(Beginning of Data for the task)

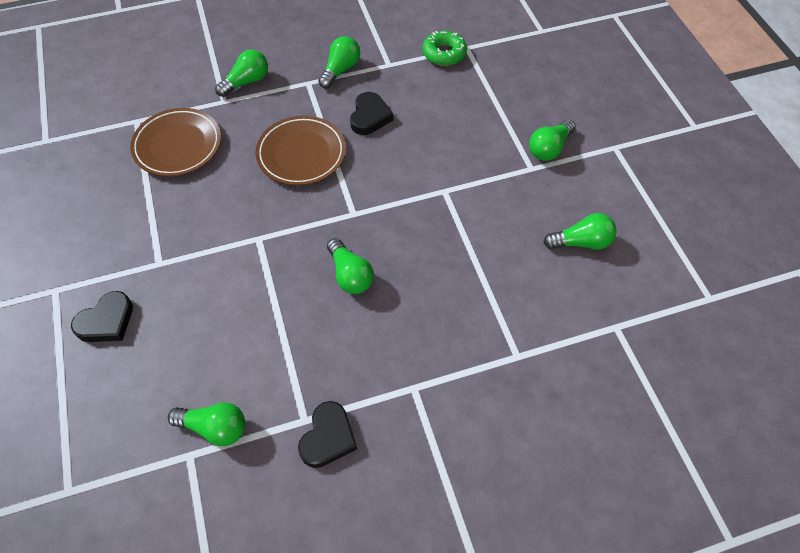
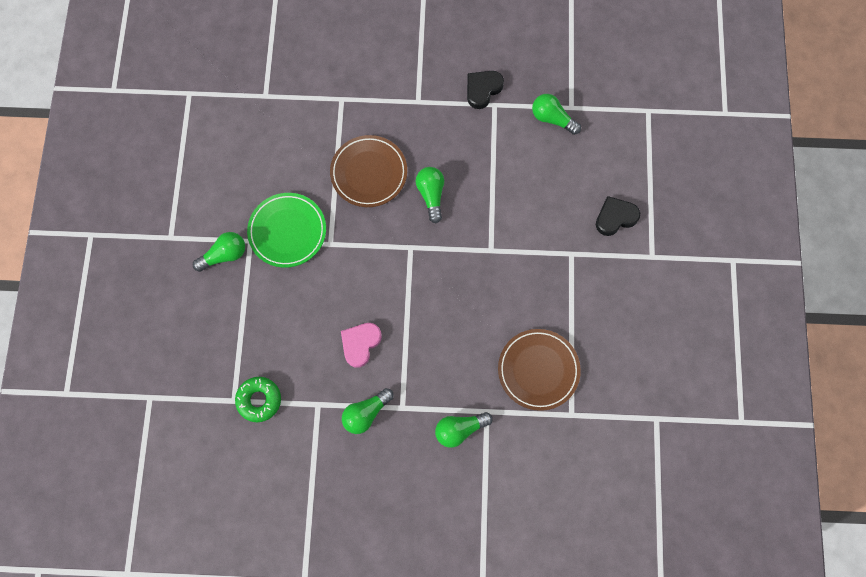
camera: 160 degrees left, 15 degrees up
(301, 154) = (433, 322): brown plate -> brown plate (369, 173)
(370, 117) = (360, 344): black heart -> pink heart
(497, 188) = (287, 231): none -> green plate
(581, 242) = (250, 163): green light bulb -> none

(End of Data for the task)

### Problem details
Pick out every line above that holds the word "green" and copy it.

### Solution to this task
(497, 188) = (287, 231): none -> green plate
(581, 242) = (250, 163): green light bulb -> none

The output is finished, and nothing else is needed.